* [Assigned task]:
Identify the line that contains "blue hexagon: (442, 851) -> (454, 797), moved" in the material. Output it and every line after it, unchanged, through the end.

* [Dataset content]:
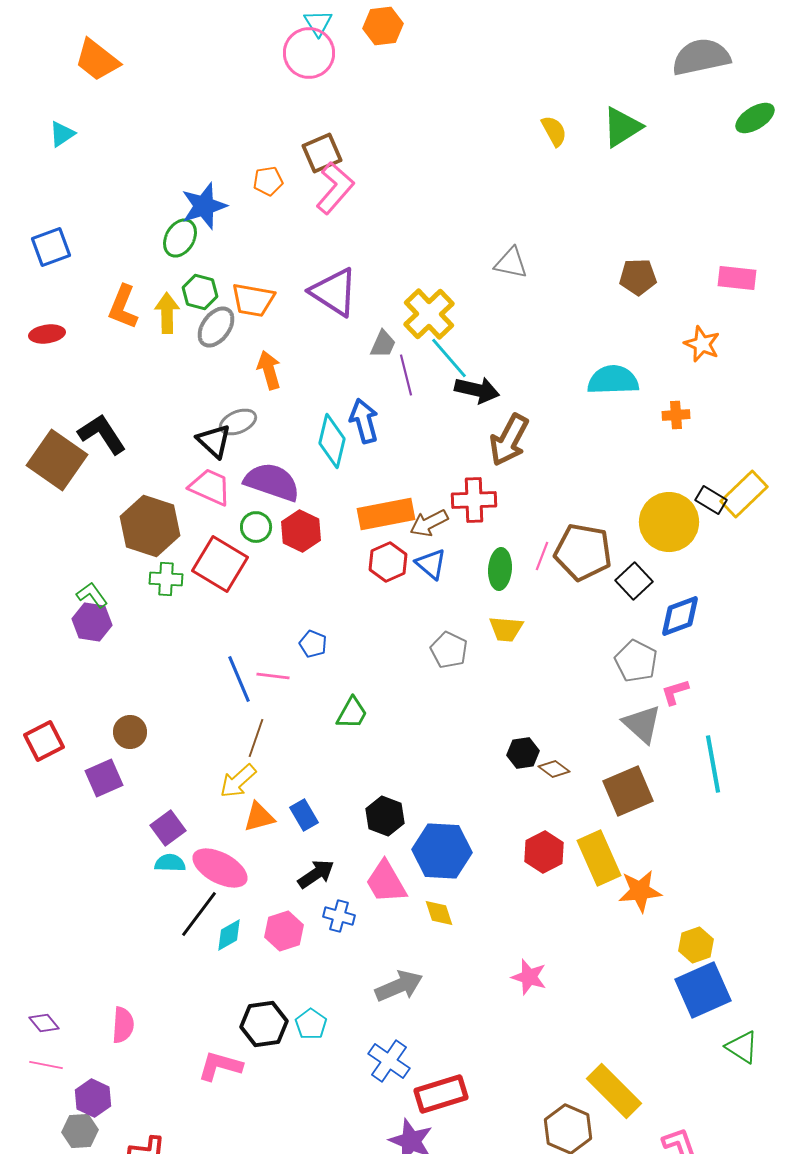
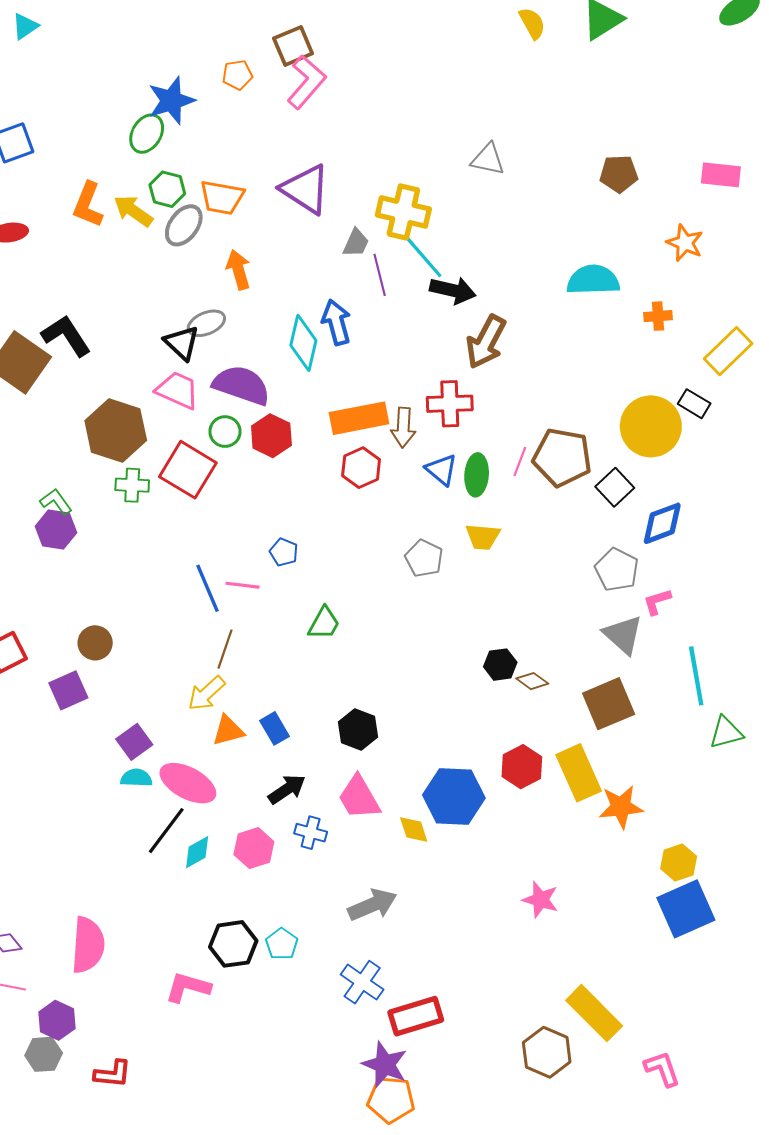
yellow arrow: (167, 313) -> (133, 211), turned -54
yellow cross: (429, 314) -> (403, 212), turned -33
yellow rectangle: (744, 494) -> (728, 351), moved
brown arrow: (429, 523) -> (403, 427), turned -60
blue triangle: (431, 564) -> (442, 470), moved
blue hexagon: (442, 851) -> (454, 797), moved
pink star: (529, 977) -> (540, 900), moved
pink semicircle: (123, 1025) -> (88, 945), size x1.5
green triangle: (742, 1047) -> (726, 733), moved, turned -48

* [Result of the exercise]:
blue hexagon: (442, 851) -> (454, 797), moved
pink star: (529, 977) -> (540, 900), moved
pink semicircle: (123, 1025) -> (88, 945), size x1.5
green triangle: (742, 1047) -> (726, 733), moved, turned -48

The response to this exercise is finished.